----- Supplied material

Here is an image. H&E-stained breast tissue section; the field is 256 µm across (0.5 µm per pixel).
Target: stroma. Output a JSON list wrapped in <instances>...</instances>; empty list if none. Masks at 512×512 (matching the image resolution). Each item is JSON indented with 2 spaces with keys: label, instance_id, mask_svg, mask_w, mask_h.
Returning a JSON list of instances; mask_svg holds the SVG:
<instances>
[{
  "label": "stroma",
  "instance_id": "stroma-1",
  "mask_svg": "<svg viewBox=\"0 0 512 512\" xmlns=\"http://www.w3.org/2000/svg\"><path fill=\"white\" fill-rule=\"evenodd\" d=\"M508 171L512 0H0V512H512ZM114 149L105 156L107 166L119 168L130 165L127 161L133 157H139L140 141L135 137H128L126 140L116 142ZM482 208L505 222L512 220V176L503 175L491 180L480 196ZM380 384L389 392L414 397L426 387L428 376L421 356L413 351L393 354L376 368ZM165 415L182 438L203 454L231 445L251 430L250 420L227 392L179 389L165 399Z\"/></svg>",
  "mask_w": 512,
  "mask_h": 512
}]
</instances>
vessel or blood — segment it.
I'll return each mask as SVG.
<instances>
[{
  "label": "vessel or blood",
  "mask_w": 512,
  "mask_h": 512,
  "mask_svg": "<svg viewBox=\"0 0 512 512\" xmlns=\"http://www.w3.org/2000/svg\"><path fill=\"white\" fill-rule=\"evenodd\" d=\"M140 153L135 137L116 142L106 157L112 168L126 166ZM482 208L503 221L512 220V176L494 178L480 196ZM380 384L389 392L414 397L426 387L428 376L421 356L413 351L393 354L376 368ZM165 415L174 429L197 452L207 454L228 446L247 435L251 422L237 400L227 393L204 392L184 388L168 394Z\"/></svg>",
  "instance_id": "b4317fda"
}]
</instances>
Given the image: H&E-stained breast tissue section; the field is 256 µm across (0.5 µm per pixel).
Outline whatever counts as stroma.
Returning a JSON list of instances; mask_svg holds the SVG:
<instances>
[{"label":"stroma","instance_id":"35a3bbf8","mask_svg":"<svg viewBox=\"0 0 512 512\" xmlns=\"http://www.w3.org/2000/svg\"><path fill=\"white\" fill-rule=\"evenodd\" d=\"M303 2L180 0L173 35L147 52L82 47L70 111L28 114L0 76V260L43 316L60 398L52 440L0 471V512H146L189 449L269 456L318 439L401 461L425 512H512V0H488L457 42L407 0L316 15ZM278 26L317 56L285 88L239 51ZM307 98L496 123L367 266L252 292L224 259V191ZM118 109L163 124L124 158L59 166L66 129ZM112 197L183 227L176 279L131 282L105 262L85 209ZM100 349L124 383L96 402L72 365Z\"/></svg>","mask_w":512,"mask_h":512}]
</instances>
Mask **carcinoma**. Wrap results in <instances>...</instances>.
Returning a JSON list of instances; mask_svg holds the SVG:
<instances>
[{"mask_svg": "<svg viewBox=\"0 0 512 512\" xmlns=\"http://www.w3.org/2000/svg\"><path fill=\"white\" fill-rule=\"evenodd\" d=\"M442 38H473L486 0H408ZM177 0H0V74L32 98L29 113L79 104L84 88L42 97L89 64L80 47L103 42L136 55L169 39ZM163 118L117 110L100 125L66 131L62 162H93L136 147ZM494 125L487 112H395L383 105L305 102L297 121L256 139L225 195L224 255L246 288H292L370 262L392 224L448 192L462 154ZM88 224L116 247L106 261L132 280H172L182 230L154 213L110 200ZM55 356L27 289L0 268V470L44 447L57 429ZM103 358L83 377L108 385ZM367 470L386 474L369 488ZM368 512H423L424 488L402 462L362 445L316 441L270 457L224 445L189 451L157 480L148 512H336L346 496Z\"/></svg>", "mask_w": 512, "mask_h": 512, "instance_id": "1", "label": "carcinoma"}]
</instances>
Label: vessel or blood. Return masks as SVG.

----------

Work to do: Report how many lines in the entries hold the string "across". Nothing but the number is wanted.

The output: 2